== Segment start ==
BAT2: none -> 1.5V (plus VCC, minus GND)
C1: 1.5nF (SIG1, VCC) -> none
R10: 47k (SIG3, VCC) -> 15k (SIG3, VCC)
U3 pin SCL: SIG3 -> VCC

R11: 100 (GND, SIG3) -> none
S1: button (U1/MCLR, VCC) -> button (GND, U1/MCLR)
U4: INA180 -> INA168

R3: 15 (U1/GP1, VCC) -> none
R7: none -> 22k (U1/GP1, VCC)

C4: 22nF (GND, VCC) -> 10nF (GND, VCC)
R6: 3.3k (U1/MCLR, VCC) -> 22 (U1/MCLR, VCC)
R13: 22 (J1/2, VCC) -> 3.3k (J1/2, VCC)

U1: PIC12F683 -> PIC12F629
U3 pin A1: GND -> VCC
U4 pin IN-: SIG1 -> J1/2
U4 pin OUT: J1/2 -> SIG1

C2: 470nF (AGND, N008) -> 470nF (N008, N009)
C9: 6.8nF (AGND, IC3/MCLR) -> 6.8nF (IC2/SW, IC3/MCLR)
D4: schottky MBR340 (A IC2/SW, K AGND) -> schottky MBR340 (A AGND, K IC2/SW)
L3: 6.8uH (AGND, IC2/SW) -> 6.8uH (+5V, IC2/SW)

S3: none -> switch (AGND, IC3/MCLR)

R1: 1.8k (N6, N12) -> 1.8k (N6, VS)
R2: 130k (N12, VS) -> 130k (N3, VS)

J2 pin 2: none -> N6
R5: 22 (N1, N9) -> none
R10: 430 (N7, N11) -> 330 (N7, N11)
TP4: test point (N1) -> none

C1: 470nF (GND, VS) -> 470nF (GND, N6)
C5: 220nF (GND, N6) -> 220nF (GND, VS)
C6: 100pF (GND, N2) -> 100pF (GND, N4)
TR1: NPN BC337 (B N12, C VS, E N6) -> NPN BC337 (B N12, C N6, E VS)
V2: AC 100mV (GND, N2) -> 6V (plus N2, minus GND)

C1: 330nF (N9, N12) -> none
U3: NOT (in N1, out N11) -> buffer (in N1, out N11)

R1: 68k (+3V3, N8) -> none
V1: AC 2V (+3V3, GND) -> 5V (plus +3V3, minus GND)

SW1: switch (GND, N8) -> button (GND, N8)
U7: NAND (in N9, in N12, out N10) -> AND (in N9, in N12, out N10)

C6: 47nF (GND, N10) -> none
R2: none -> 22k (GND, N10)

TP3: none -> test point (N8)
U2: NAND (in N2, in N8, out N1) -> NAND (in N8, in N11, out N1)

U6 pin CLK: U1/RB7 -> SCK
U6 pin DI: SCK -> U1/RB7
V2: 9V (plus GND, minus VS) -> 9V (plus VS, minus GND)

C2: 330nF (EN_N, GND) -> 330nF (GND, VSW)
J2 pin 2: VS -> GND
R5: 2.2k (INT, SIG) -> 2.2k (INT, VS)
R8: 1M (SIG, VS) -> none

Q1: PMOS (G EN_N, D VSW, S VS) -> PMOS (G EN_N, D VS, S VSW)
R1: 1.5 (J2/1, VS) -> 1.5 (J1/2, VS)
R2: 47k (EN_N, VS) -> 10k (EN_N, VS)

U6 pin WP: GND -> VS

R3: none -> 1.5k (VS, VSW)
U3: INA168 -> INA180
== Segment end ==
Write out every line from the data above that includes "point".

TP4: test point (N1) -> none
TP3: none -> test point (N8)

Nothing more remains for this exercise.